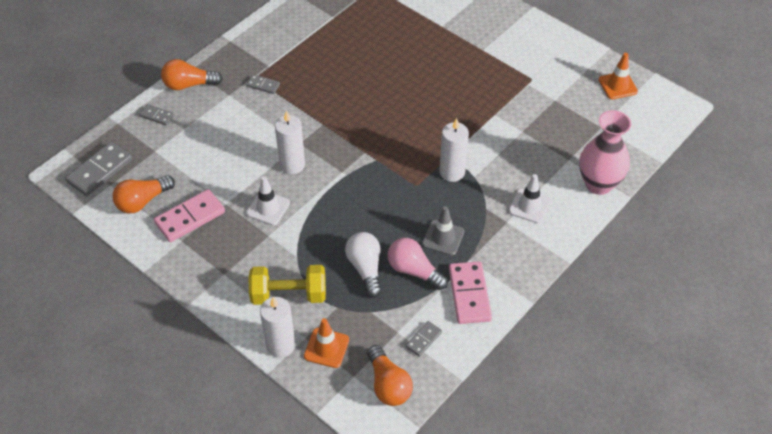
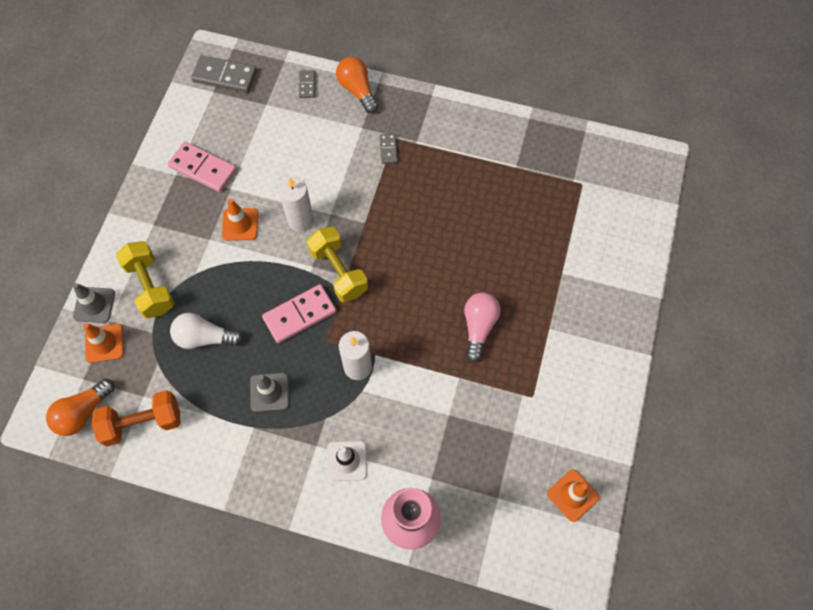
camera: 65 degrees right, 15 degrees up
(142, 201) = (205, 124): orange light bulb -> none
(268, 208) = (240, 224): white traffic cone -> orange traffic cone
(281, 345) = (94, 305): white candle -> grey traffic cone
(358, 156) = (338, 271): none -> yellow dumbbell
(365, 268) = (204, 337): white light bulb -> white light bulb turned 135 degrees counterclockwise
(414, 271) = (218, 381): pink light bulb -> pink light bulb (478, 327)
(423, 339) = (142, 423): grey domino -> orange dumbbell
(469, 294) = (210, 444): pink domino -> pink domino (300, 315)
◇ ◇ ◇ ◇
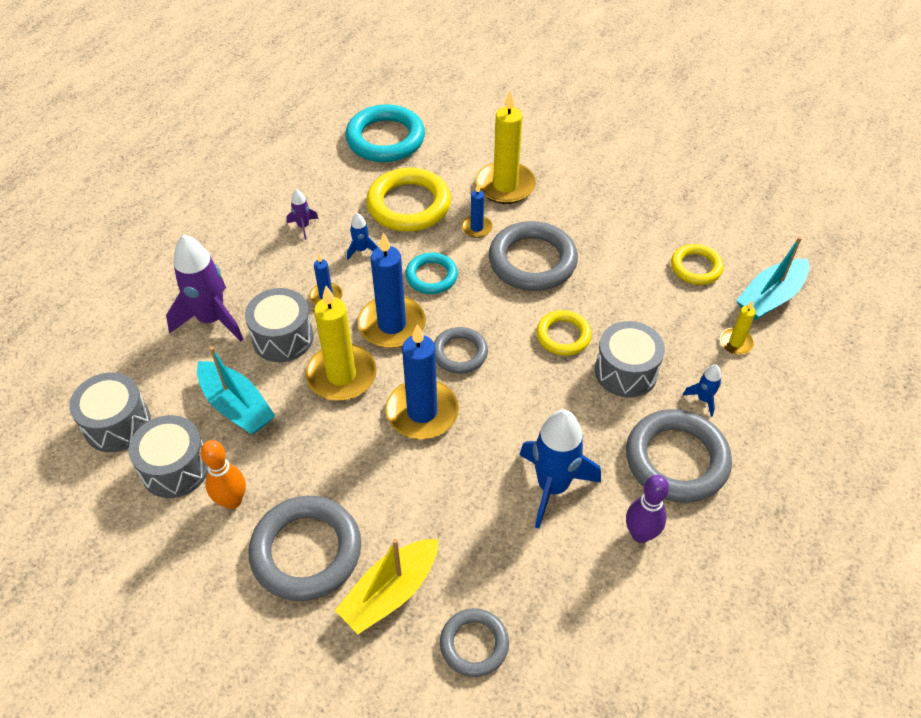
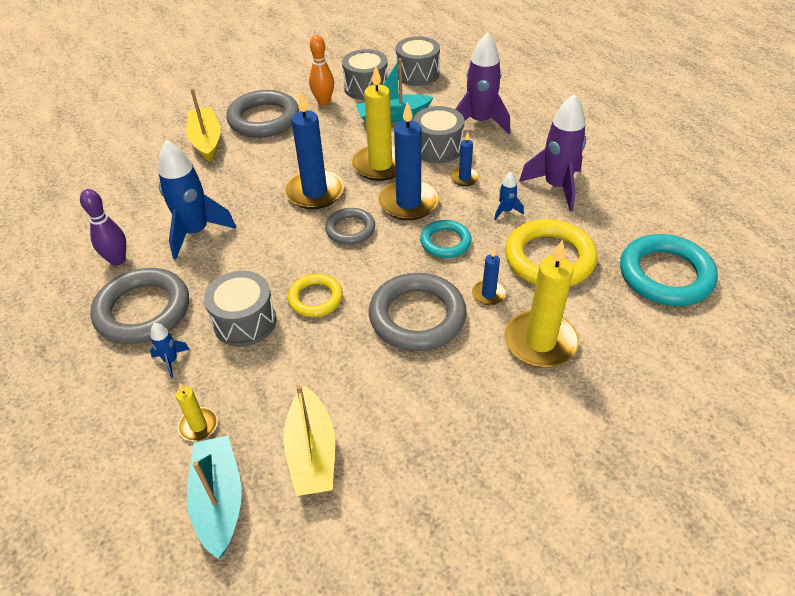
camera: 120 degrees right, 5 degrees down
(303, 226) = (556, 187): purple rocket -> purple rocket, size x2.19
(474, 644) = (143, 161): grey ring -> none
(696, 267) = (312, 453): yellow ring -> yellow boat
◇ ◇ ◇ ◇
• [WHAT NEEDS TO BE DONE] Starting at the line that has "camera: 65 degrees right, 15 degrees up" and ending at the line that has "(423, 339) = (142, 423): grey", please write out the lines above exactly, leaving out all others.

• [EXERCISE SOLUTION]
camera: 65 degrees right, 15 degrees up
(142, 201) = (205, 124): orange light bulb -> none
(268, 208) = (240, 224): white traffic cone -> orange traffic cone
(281, 345) = (94, 305): white candle -> grey traffic cone
(358, 156) = (338, 271): none -> yellow dumbbell
(365, 268) = (204, 337): white light bulb -> white light bulb turned 135 degrees counterclockwise
(414, 271) = (218, 381): pink light bulb -> pink light bulb (478, 327)
(423, 339) = (142, 423): grey domino -> orange dumbbell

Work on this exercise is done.